* [Object transformation records]:
·····
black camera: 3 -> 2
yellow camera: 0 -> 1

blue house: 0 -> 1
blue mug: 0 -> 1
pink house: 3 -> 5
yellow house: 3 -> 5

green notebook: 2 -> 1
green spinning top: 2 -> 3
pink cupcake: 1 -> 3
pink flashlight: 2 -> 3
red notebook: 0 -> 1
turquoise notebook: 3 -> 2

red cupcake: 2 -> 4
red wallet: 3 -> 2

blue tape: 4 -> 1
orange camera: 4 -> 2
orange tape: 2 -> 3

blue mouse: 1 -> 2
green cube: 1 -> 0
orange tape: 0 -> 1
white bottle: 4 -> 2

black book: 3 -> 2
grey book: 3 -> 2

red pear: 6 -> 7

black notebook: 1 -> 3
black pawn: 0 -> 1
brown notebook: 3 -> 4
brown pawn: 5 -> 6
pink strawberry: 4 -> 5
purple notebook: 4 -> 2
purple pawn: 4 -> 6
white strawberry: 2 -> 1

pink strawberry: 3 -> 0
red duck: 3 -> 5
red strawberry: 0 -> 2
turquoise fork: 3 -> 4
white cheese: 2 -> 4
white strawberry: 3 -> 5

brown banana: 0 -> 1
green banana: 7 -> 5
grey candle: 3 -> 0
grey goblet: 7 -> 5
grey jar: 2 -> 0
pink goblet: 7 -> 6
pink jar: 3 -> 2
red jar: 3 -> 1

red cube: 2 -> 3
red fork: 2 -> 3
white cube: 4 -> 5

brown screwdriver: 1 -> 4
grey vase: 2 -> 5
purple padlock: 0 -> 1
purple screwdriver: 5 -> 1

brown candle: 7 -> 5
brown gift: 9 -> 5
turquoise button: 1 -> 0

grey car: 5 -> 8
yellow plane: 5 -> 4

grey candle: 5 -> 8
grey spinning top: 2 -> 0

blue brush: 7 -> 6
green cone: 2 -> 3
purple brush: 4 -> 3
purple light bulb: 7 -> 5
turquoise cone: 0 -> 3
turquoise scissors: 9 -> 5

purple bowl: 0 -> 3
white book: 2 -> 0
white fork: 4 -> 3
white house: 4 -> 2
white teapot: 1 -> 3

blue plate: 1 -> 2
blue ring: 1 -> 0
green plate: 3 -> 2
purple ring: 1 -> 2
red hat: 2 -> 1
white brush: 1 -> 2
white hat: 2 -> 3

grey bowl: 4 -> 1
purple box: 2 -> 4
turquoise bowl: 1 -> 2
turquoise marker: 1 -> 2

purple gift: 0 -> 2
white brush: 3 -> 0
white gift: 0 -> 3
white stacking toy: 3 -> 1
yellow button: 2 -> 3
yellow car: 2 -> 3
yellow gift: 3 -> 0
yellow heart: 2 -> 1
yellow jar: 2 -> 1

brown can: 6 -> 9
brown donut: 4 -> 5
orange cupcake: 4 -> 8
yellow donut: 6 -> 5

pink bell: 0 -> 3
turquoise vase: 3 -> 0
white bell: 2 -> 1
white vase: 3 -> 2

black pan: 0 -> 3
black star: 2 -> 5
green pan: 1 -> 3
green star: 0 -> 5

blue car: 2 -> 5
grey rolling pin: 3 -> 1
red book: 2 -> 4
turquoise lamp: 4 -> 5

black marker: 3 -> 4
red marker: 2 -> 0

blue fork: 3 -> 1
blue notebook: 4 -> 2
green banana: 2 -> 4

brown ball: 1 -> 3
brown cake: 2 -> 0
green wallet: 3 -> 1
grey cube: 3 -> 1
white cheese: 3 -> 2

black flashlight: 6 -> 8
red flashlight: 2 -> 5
·····
* [GOAL OF THE EXERCISE]: Pick each line holding the word "screwdriver" out of the data and copy it.

* [RESPONSE TO THE EXERCISE]:
brown screwdriver: 1 -> 4
purple screwdriver: 5 -> 1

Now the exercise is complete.